When you transcribe the listing that follows, keep every line exact and omit the pictures.

==== Records to process ====

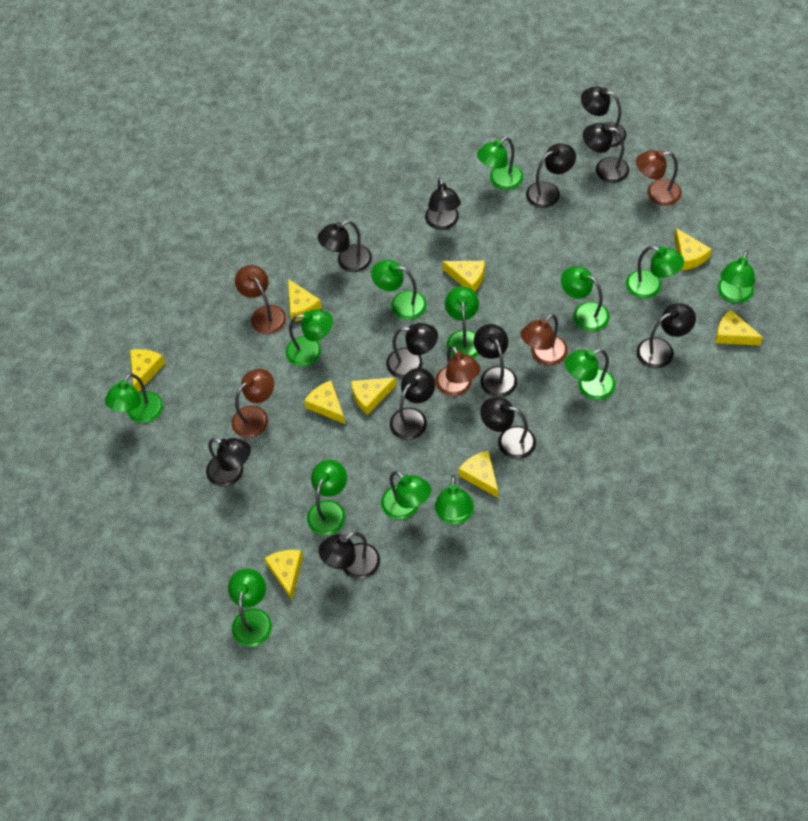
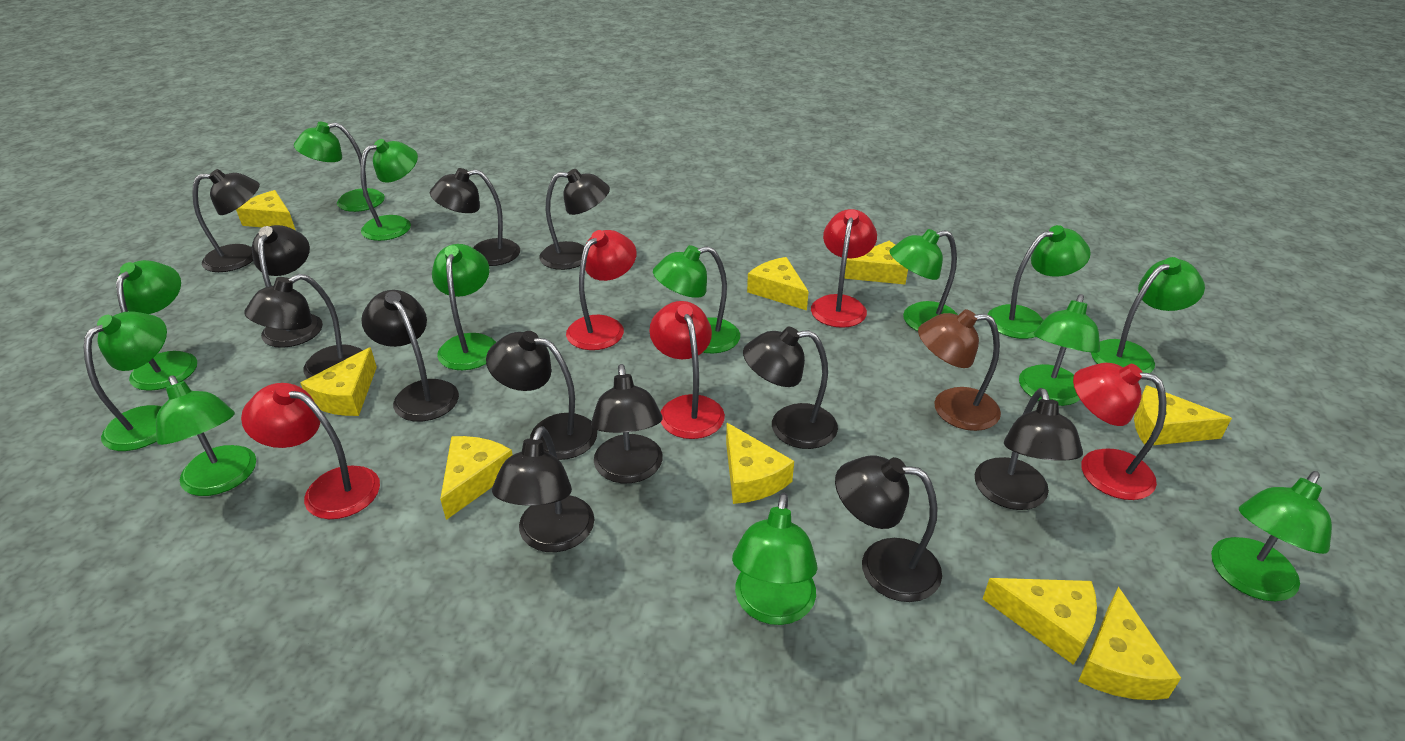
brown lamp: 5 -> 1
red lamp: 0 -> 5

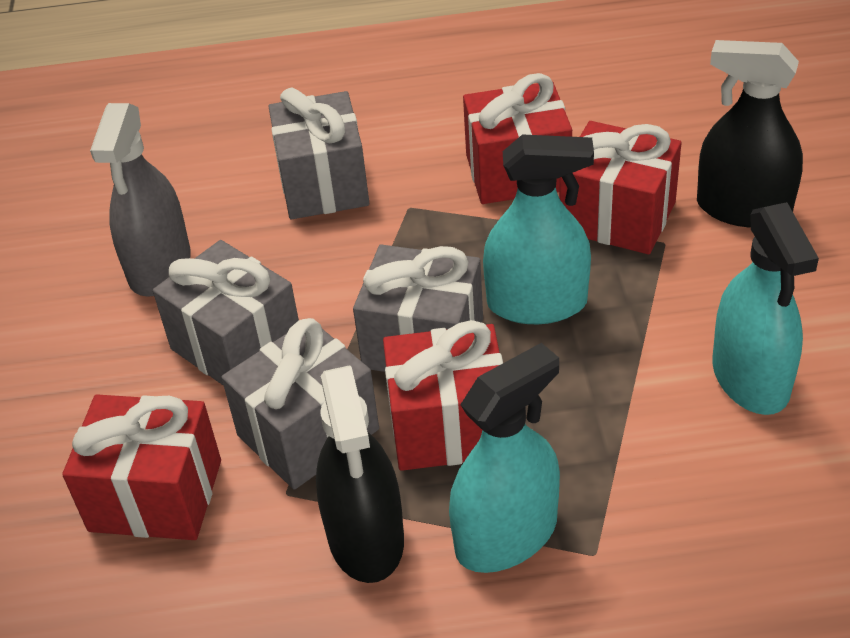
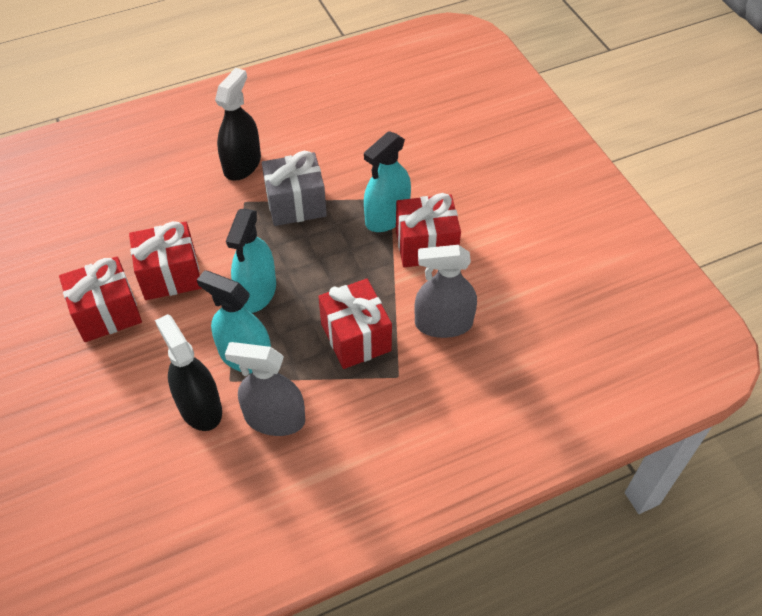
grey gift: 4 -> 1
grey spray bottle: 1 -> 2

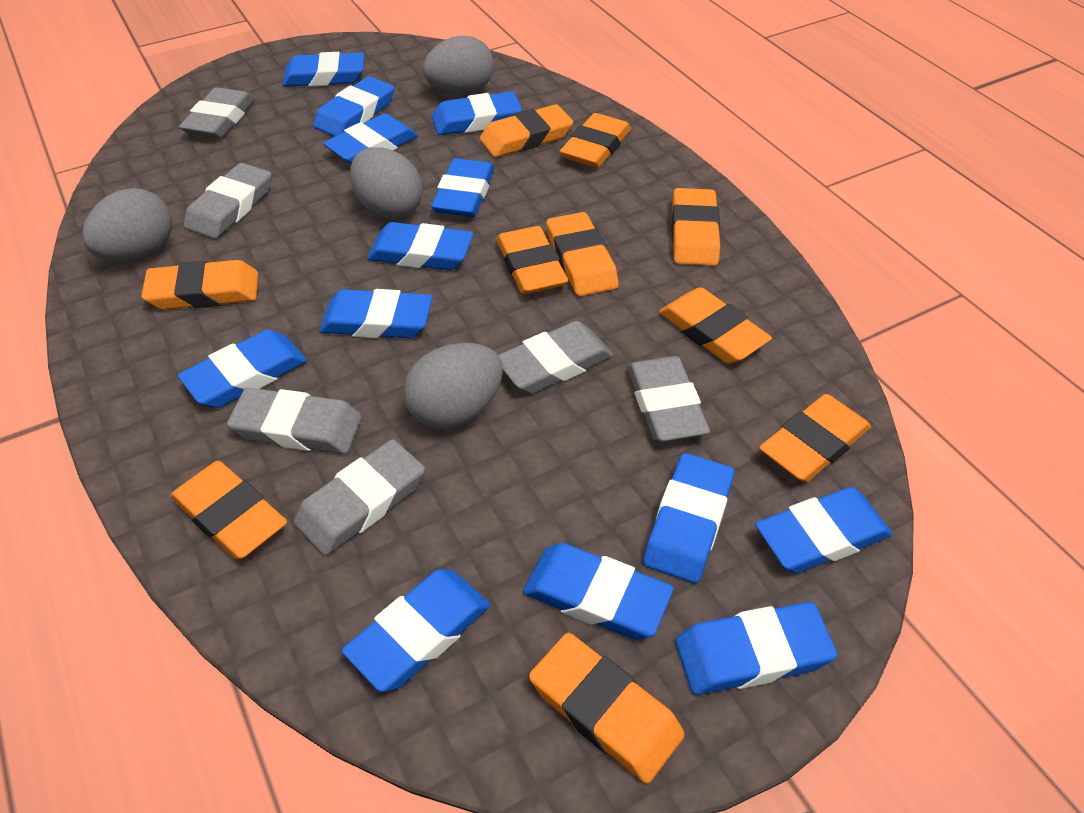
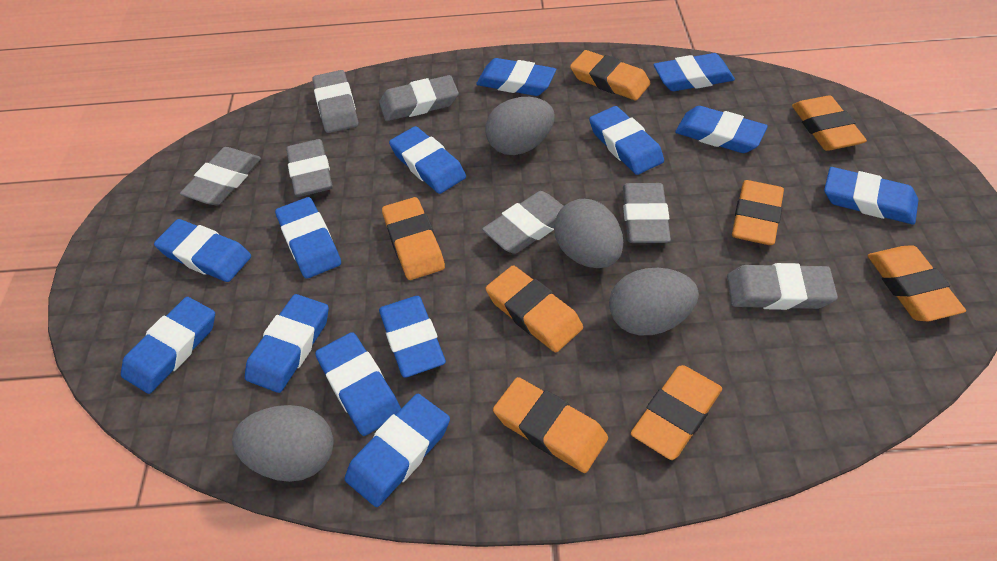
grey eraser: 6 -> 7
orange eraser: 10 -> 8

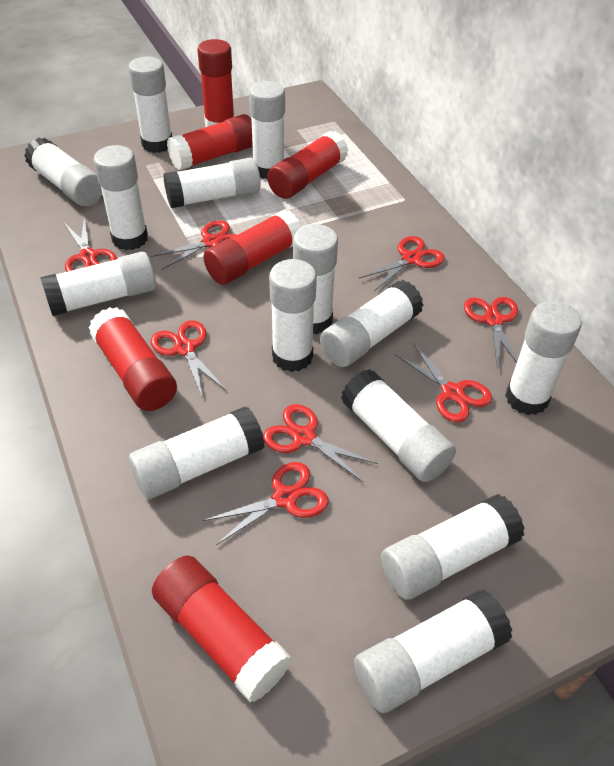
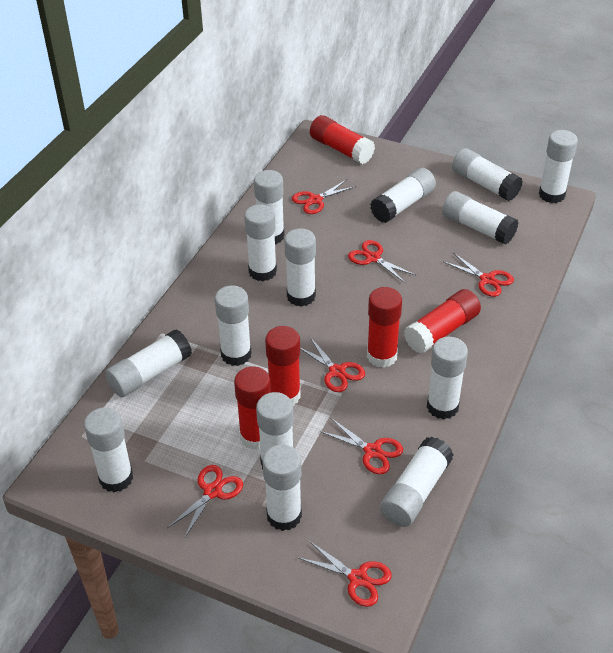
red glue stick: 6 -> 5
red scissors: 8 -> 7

====

# Answer to the exercise
brown lamp: 5 -> 1
red lamp: 0 -> 5

grey gift: 4 -> 1
grey spray bottle: 1 -> 2

grey eraser: 6 -> 7
orange eraser: 10 -> 8

red glue stick: 6 -> 5
red scissors: 8 -> 7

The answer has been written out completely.